WHAT YOU NEED TO DO ::
Begin with the opening line of the records and extract each line through the one holding "degrees counterclockwise |"; pictures are not part of the copy.

┌─ SOURCE DATA

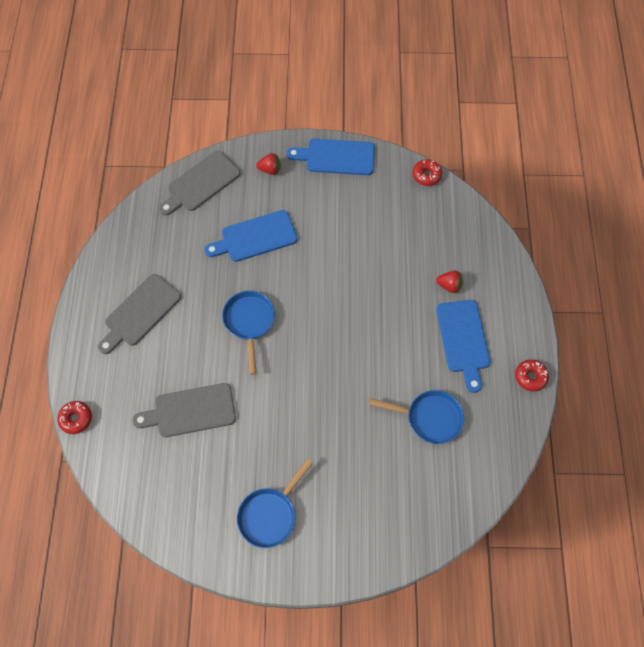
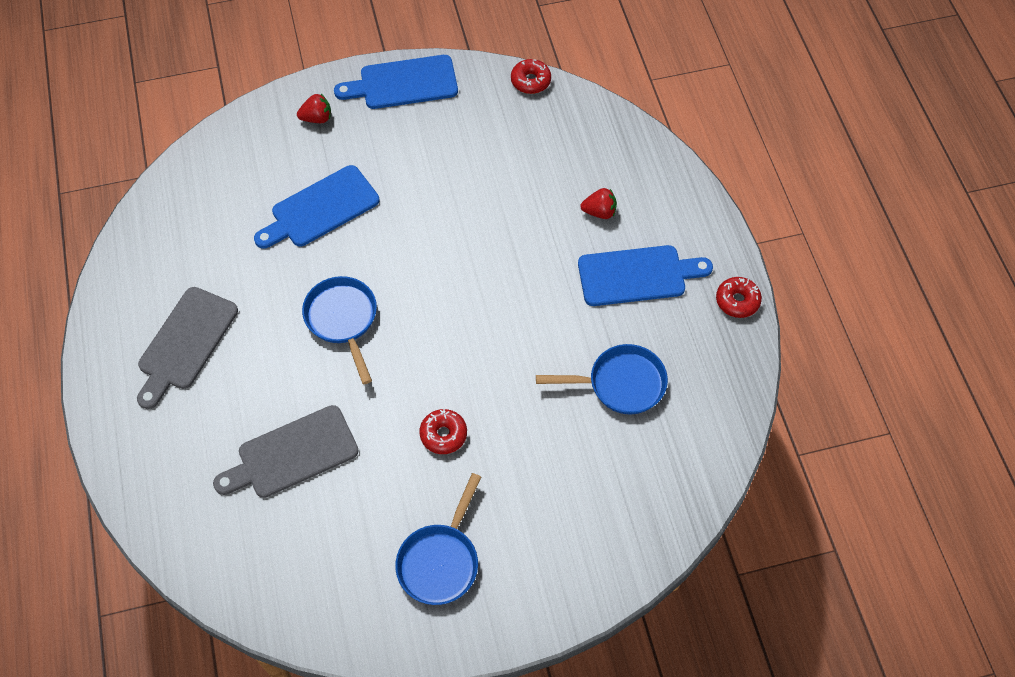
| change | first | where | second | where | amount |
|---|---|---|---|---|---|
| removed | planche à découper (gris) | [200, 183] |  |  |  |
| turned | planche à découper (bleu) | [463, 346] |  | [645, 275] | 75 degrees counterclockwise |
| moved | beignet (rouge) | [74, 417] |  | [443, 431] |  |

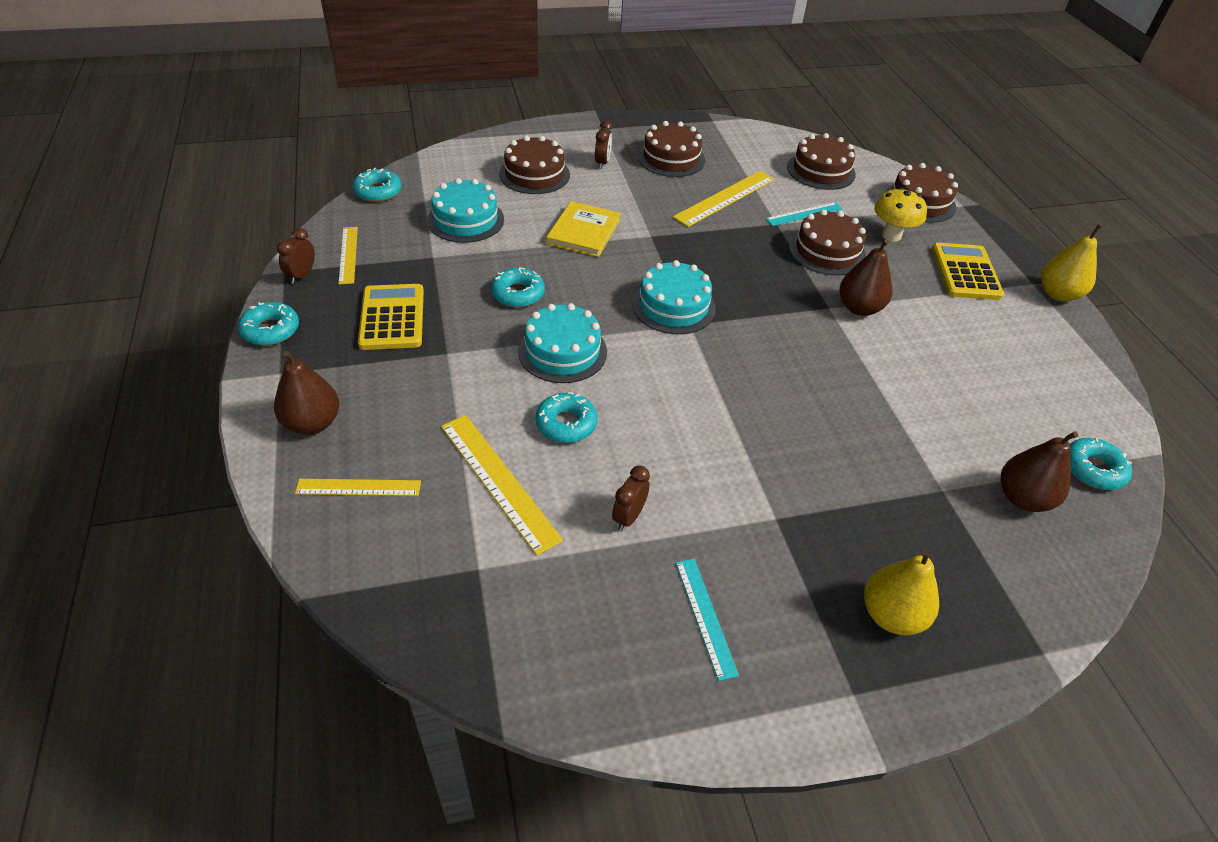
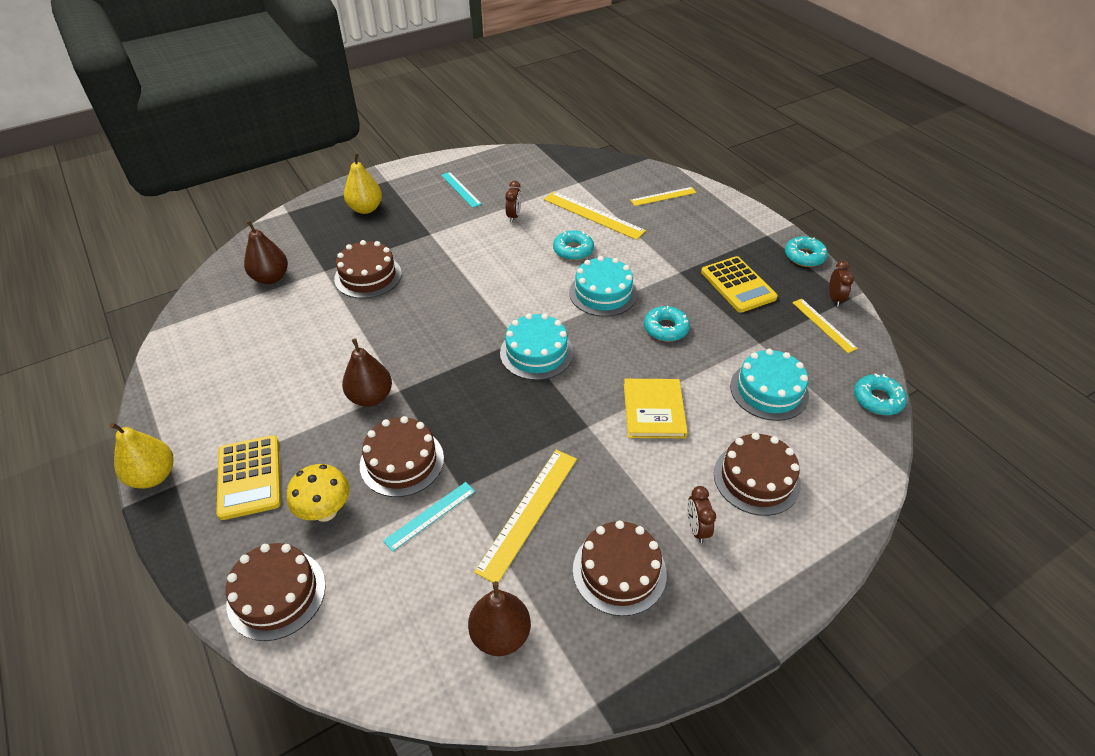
| change | first | where | second | where | amount |
|---|---|---|---|---|---|
| moved | gâteau (marron) | [821, 161] |  | [368, 269] |  |
| moved | poire (marron) | [306, 393] |  | [499, 618] |  |
| removed | beignet (turquoise) | [1101, 464] |  |  |  |

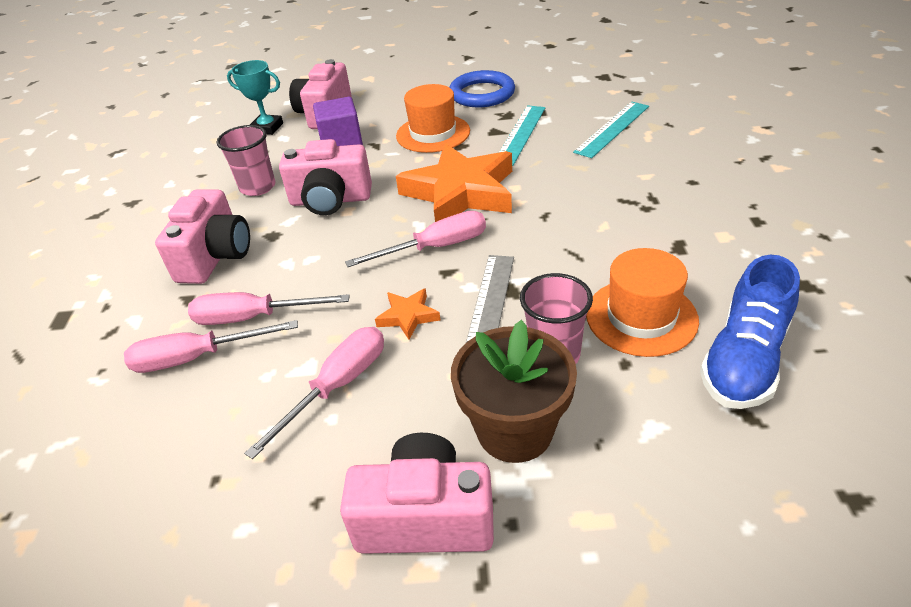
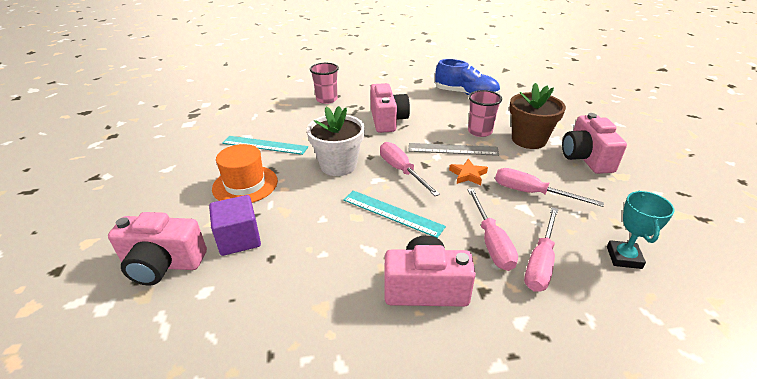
| change | first | where | second | where | amount |
|---|---|---|---|---|---|
| moved | trophée (turquoise) | [255, 97] |  | [641, 230] |  |
| removed | anneau (bleu) | [482, 88] |  |  |  |
| moved | règle (turquoise) | [611, 130] |  | [394, 214] |  |
| moved | gobelet (rose) | [245, 160] |  | [324, 83] |  |
| moved | appareil photo (rose) | [325, 177] |  | [390, 108] |  |
| replaced | étoile (orange) | [454, 182] | pot de fleurs (blanc) | [336, 141] |  |
| removed | chapeau (orange) | [642, 302] |  |  |  |
| turned | tournevis (rose) | [211, 346] |  | [541, 249] | 45 degrees clockwise |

└─

RESULT ::
| change | first | where | second | where | amount |
|---|---|---|---|---|---|
| removed | planche à découper (gris) | [200, 183] |  |  |  |
| turned | planche à découper (bleu) | [463, 346] |  | [645, 275] | 75 degrees counterclockwise |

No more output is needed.